DATA SEGMENT:

=== Section Start ===

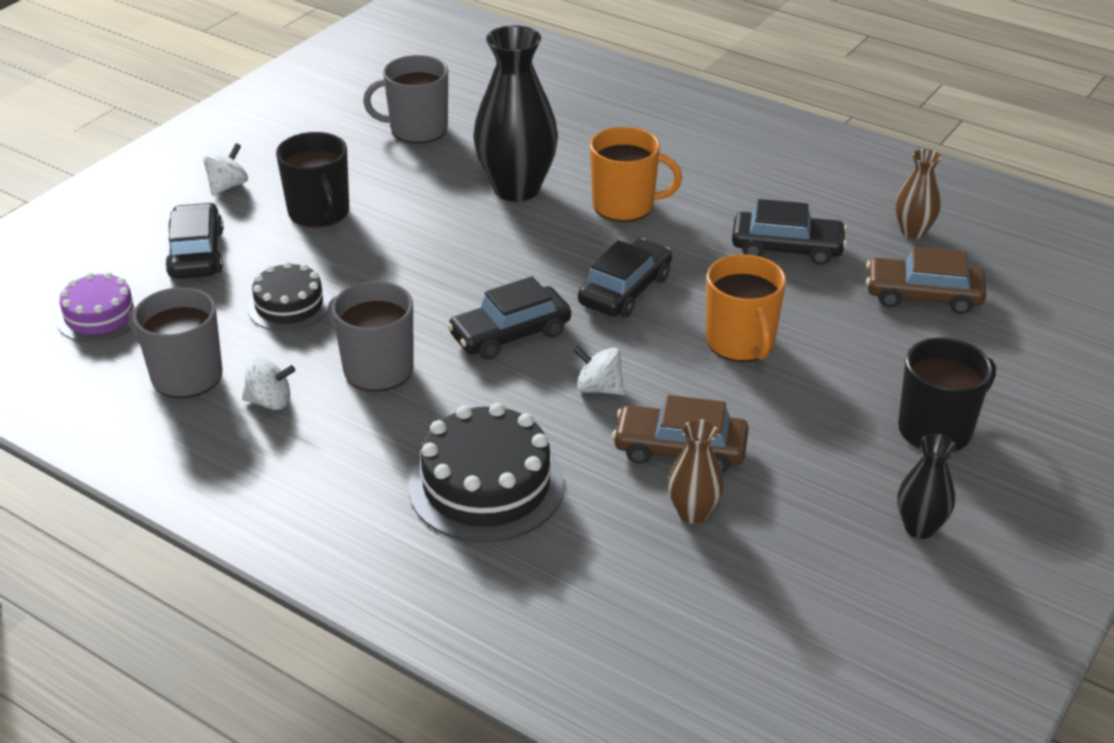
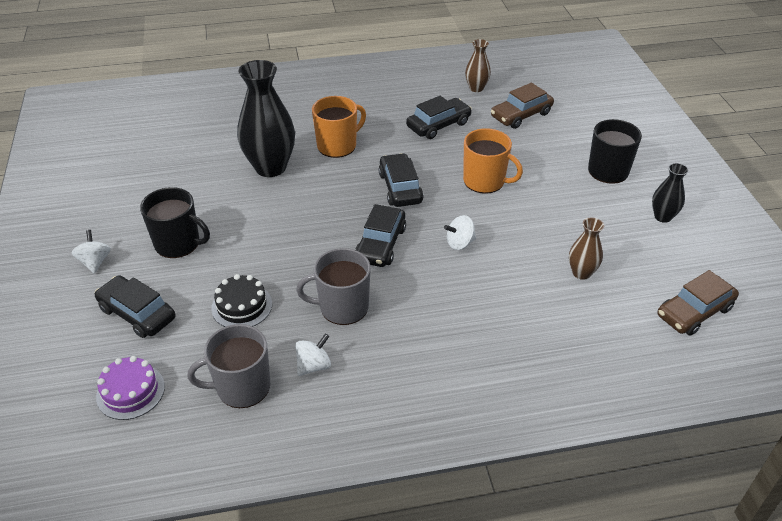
camera: 45 degrees left, 5 degrees up
(417, 129) = (165, 165): grey mug -> none
(486, 486) = (484, 327): black cake -> none
(680, 449) = (534, 248): brown car -> brown car (694, 312)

=== Section End ===

EXERCISE PROMPT:
Which lines in the data above hold the string "none"? Return each of them.

SOLVED EXERCISE:
(417, 129) = (165, 165): grey mug -> none
(486, 486) = (484, 327): black cake -> none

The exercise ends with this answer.